» **What the task requires**
Print out every record below, exactly as written.

» **Supplied material**

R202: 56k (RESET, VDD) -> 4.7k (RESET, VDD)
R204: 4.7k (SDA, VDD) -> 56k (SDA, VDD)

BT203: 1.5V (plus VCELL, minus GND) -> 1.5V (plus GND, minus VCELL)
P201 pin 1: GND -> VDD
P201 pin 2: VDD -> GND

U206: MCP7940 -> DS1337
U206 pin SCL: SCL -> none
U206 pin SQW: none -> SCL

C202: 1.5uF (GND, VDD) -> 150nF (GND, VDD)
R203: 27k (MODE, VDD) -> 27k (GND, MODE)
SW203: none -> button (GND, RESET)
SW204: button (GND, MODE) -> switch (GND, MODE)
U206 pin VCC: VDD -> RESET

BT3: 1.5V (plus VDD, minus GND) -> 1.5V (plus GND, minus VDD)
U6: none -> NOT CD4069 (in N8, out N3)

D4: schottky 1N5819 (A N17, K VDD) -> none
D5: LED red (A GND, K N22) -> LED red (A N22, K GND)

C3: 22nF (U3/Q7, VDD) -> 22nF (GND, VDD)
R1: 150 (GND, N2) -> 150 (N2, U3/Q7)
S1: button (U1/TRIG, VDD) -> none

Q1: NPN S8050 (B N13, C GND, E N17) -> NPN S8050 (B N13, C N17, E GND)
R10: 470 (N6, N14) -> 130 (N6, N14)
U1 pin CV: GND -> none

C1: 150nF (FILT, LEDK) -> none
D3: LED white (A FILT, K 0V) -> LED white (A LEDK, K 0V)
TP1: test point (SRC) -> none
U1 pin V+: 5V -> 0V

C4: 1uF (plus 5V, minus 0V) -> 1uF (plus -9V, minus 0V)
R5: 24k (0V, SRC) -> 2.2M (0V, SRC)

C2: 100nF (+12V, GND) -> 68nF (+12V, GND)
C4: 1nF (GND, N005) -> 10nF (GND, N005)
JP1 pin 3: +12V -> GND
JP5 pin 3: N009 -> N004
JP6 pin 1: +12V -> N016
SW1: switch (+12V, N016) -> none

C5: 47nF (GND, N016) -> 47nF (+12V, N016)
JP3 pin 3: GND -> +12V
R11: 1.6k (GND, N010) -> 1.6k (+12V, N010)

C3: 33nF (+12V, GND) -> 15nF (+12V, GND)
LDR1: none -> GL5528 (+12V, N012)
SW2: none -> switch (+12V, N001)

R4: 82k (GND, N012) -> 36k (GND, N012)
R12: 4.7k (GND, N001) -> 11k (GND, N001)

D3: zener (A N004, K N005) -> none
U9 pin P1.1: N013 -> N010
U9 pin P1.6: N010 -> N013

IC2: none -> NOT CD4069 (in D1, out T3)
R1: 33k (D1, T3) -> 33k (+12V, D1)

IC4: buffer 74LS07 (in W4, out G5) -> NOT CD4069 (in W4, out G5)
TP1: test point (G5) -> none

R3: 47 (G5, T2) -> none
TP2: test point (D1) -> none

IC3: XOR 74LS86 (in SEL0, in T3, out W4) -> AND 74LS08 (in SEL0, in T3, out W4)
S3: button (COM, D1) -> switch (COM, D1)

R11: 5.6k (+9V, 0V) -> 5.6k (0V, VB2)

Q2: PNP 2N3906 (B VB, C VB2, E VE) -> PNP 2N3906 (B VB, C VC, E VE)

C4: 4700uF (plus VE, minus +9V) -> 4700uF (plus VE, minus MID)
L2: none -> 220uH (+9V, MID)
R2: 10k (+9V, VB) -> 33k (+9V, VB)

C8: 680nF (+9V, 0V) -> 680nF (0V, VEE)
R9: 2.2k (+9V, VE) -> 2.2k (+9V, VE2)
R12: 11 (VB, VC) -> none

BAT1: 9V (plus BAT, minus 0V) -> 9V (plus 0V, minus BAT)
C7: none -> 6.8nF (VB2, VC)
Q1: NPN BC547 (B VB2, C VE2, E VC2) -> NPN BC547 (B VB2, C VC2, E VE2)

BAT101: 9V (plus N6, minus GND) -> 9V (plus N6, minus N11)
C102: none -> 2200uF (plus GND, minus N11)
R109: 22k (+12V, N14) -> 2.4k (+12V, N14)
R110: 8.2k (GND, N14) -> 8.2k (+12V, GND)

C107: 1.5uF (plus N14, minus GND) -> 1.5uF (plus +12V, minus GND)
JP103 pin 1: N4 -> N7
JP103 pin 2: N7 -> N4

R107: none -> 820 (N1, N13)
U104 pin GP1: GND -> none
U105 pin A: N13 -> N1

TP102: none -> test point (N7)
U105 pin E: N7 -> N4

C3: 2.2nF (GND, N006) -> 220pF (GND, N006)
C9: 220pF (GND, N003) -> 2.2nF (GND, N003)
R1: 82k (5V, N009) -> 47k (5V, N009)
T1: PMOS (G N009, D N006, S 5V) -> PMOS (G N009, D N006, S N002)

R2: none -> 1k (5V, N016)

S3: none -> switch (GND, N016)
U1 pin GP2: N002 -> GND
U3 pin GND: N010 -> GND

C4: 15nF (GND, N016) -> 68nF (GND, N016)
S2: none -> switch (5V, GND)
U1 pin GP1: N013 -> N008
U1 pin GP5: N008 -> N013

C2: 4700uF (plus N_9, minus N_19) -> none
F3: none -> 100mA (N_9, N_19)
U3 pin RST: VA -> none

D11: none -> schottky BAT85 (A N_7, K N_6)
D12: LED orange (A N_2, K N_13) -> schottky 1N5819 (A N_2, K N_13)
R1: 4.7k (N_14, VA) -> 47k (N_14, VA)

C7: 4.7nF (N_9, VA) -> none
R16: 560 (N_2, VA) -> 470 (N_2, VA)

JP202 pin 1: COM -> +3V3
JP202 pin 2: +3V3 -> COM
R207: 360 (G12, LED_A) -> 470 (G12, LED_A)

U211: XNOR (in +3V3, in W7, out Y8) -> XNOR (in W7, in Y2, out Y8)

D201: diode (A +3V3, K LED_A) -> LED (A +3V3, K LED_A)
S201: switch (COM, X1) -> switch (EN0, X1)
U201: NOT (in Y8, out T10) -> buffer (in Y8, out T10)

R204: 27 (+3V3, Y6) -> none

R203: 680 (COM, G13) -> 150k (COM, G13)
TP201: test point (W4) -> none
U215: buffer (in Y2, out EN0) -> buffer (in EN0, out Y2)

» **Response**
R202: 56k (RESET, VDD) -> 4.7k (RESET, VDD)
R204: 4.7k (SDA, VDD) -> 56k (SDA, VDD)

BT203: 1.5V (plus VCELL, minus GND) -> 1.5V (plus GND, minus VCELL)
P201 pin 1: GND -> VDD
P201 pin 2: VDD -> GND

U206: MCP7940 -> DS1337
U206 pin SCL: SCL -> none
U206 pin SQW: none -> SCL

C202: 1.5uF (GND, VDD) -> 150nF (GND, VDD)
R203: 27k (MODE, VDD) -> 27k (GND, MODE)
SW203: none -> button (GND, RESET)
SW204: button (GND, MODE) -> switch (GND, MODE)
U206 pin VCC: VDD -> RESET

BT3: 1.5V (plus VDD, minus GND) -> 1.5V (plus GND, minus VDD)
U6: none -> NOT CD4069 (in N8, out N3)

D4: schottky 1N5819 (A N17, K VDD) -> none
D5: LED red (A GND, K N22) -> LED red (A N22, K GND)

C3: 22nF (U3/Q7, VDD) -> 22nF (GND, VDD)
R1: 150 (GND, N2) -> 150 (N2, U3/Q7)
S1: button (U1/TRIG, VDD) -> none

Q1: NPN S8050 (B N13, C GND, E N17) -> NPN S8050 (B N13, C N17, E GND)
R10: 470 (N6, N14) -> 130 (N6, N14)
U1 pin CV: GND -> none

C1: 150nF (FILT, LEDK) -> none
D3: LED white (A FILT, K 0V) -> LED white (A LEDK, K 0V)
TP1: test point (SRC) -> none
U1 pin V+: 5V -> 0V

C4: 1uF (plus 5V, minus 0V) -> 1uF (plus -9V, minus 0V)
R5: 24k (0V, SRC) -> 2.2M (0V, SRC)

C2: 100nF (+12V, GND) -> 68nF (+12V, GND)
C4: 1nF (GND, N005) -> 10nF (GND, N005)
JP1 pin 3: +12V -> GND
JP5 pin 3: N009 -> N004
JP6 pin 1: +12V -> N016
SW1: switch (+12V, N016) -> none

C5: 47nF (GND, N016) -> 47nF (+12V, N016)
JP3 pin 3: GND -> +12V
R11: 1.6k (GND, N010) -> 1.6k (+12V, N010)

C3: 33nF (+12V, GND) -> 15nF (+12V, GND)
LDR1: none -> GL5528 (+12V, N012)
SW2: none -> switch (+12V, N001)

R4: 82k (GND, N012) -> 36k (GND, N012)
R12: 4.7k (GND, N001) -> 11k (GND, N001)

D3: zener (A N004, K N005) -> none
U9 pin P1.1: N013 -> N010
U9 pin P1.6: N010 -> N013

IC2: none -> NOT CD4069 (in D1, out T3)
R1: 33k (D1, T3) -> 33k (+12V, D1)

IC4: buffer 74LS07 (in W4, out G5) -> NOT CD4069 (in W4, out G5)
TP1: test point (G5) -> none

R3: 47 (G5, T2) -> none
TP2: test point (D1) -> none

IC3: XOR 74LS86 (in SEL0, in T3, out W4) -> AND 74LS08 (in SEL0, in T3, out W4)
S3: button (COM, D1) -> switch (COM, D1)

R11: 5.6k (+9V, 0V) -> 5.6k (0V, VB2)

Q2: PNP 2N3906 (B VB, C VB2, E VE) -> PNP 2N3906 (B VB, C VC, E VE)

C4: 4700uF (plus VE, minus +9V) -> 4700uF (plus VE, minus MID)
L2: none -> 220uH (+9V, MID)
R2: 10k (+9V, VB) -> 33k (+9V, VB)

C8: 680nF (+9V, 0V) -> 680nF (0V, VEE)
R9: 2.2k (+9V, VE) -> 2.2k (+9V, VE2)
R12: 11 (VB, VC) -> none

BAT1: 9V (plus BAT, minus 0V) -> 9V (plus 0V, minus BAT)
C7: none -> 6.8nF (VB2, VC)
Q1: NPN BC547 (B VB2, C VE2, E VC2) -> NPN BC547 (B VB2, C VC2, E VE2)

BAT101: 9V (plus N6, minus GND) -> 9V (plus N6, minus N11)
C102: none -> 2200uF (plus GND, minus N11)
R109: 22k (+12V, N14) -> 2.4k (+12V, N14)
R110: 8.2k (GND, N14) -> 8.2k (+12V, GND)

C107: 1.5uF (plus N14, minus GND) -> 1.5uF (plus +12V, minus GND)
JP103 pin 1: N4 -> N7
JP103 pin 2: N7 -> N4

R107: none -> 820 (N1, N13)
U104 pin GP1: GND -> none
U105 pin A: N13 -> N1

TP102: none -> test point (N7)
U105 pin E: N7 -> N4

C3: 2.2nF (GND, N006) -> 220pF (GND, N006)
C9: 220pF (GND, N003) -> 2.2nF (GND, N003)
R1: 82k (5V, N009) -> 47k (5V, N009)
T1: PMOS (G N009, D N006, S 5V) -> PMOS (G N009, D N006, S N002)

R2: none -> 1k (5V, N016)

S3: none -> switch (GND, N016)
U1 pin GP2: N002 -> GND
U3 pin GND: N010 -> GND

C4: 15nF (GND, N016) -> 68nF (GND, N016)
S2: none -> switch (5V, GND)
U1 pin GP1: N013 -> N008
U1 pin GP5: N008 -> N013

C2: 4700uF (plus N_9, minus N_19) -> none
F3: none -> 100mA (N_9, N_19)
U3 pin RST: VA -> none

D11: none -> schottky BAT85 (A N_7, K N_6)
D12: LED orange (A N_2, K N_13) -> schottky 1N5819 (A N_2, K N_13)
R1: 4.7k (N_14, VA) -> 47k (N_14, VA)

C7: 4.7nF (N_9, VA) -> none
R16: 560 (N_2, VA) -> 470 (N_2, VA)

JP202 pin 1: COM -> +3V3
JP202 pin 2: +3V3 -> COM
R207: 360 (G12, LED_A) -> 470 (G12, LED_A)

U211: XNOR (in +3V3, in W7, out Y8) -> XNOR (in W7, in Y2, out Y8)

D201: diode (A +3V3, K LED_A) -> LED (A +3V3, K LED_A)
S201: switch (COM, X1) -> switch (EN0, X1)
U201: NOT (in Y8, out T10) -> buffer (in Y8, out T10)

R204: 27 (+3V3, Y6) -> none

R203: 680 (COM, G13) -> 150k (COM, G13)
TP201: test point (W4) -> none
U215: buffer (in Y2, out EN0) -> buffer (in EN0, out Y2)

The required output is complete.